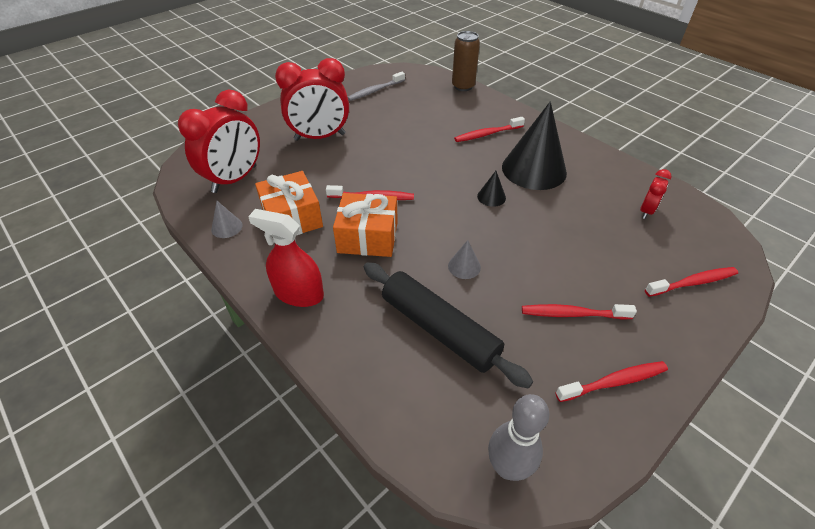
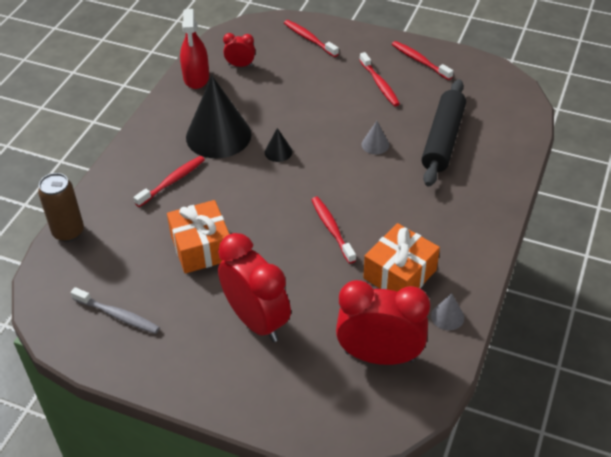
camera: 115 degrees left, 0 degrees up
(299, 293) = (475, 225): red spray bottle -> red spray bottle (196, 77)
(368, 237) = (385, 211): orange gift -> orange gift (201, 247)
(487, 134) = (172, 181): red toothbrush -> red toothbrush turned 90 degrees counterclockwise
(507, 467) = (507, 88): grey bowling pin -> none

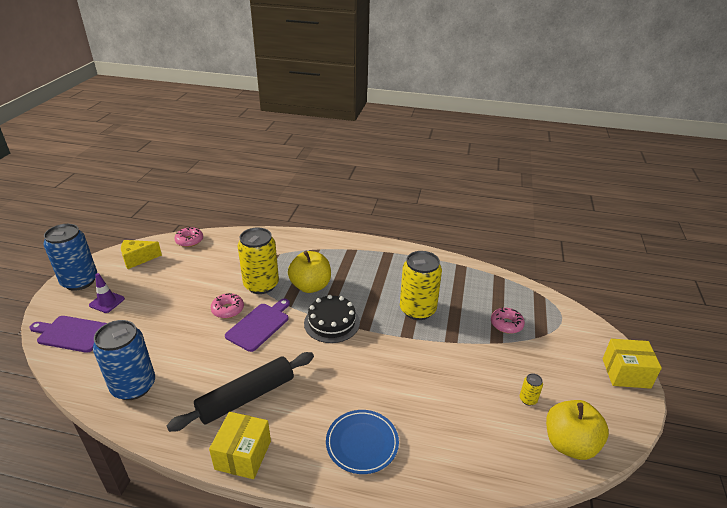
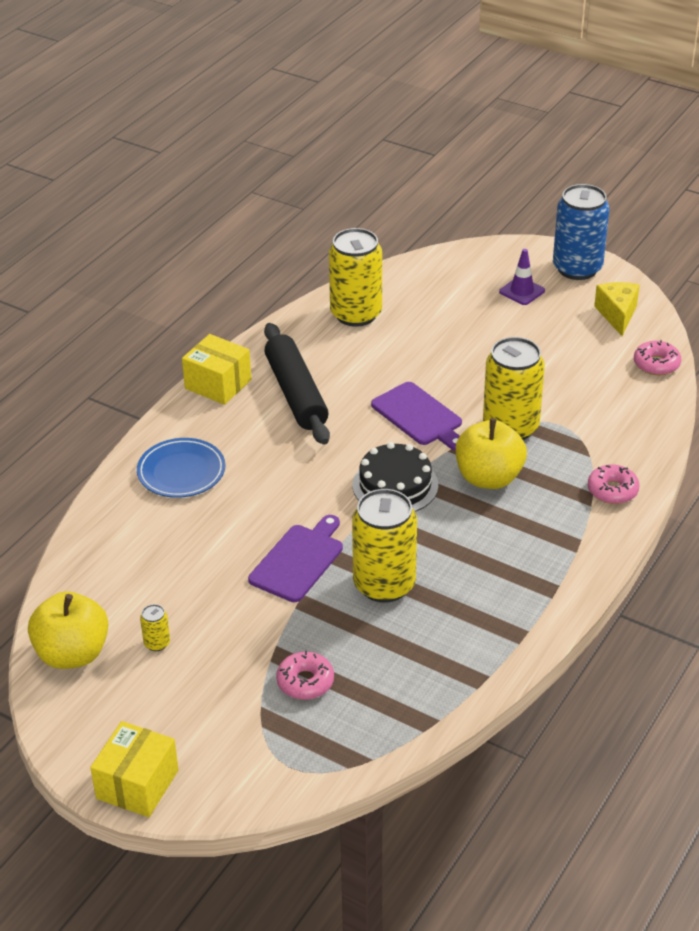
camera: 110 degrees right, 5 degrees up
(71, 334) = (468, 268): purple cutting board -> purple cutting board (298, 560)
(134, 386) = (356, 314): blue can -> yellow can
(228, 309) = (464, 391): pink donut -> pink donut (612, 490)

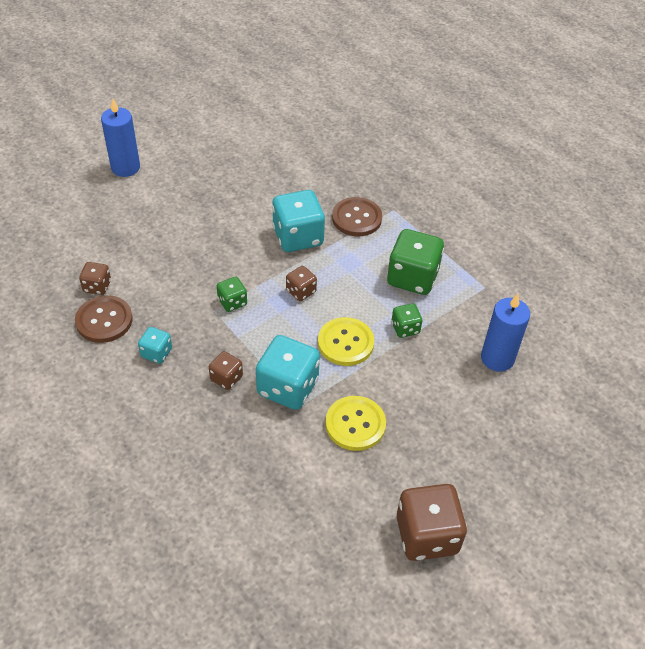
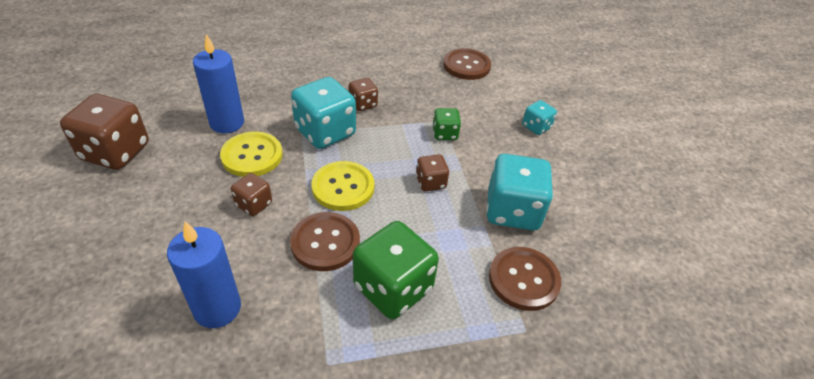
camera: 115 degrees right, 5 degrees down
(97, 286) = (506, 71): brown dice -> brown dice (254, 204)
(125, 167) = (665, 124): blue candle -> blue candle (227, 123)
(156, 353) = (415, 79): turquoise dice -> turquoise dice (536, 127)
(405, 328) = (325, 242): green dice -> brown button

__________

Your task is to copy only the lines above starting at the one containing "camera: 110 degrees right, 5 degrees up" and ending at the one containing "(156, 353) = (415, 79): turquoise". Copy them exactly, both ends included, and omit the pictures.

camera: 110 degrees right, 5 degrees up
(71, 334) = (468, 268): purple cutting board -> purple cutting board (298, 560)
(134, 386) = (356, 314): blue can -> yellow can
(228, 309) = (464, 391): pink donut -> pink donut (612, 490)

camera: 115 degrees right, 5 degrees down
(97, 286) = (506, 71): brown dice -> brown dice (254, 204)
(125, 167) = (665, 124): blue candle -> blue candle (227, 123)
(156, 353) = (415, 79): turquoise dice -> turquoise dice (536, 127)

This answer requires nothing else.